What is required>
Take the data below. Output it exactly from its first line through the line containing "orange robot: [570,305,680,475]".

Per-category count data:
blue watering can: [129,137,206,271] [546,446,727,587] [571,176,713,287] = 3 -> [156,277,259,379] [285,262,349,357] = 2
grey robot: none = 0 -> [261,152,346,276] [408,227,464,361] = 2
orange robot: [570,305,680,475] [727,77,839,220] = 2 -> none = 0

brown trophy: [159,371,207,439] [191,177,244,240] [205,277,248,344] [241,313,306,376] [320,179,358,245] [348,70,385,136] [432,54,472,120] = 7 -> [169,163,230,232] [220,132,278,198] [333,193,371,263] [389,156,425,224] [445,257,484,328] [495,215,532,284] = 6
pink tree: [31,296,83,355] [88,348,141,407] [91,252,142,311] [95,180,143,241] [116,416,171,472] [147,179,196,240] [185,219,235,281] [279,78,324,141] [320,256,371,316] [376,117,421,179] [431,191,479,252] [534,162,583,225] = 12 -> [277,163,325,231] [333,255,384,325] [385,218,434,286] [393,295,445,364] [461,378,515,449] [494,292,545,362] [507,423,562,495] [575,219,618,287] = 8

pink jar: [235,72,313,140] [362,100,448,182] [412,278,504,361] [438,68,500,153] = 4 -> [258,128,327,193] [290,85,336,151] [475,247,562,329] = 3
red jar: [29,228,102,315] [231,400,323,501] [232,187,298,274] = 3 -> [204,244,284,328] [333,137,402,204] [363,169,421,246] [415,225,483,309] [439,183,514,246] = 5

Result of this task>
blue watering can: [129,137,206,271] [546,446,727,587] [571,176,713,287] = 3 -> [156,277,259,379] [285,262,349,357] = 2
grey robot: none = 0 -> [261,152,346,276] [408,227,464,361] = 2
orange robot: [570,305,680,475] [727,77,839,220] = 2 -> none = 0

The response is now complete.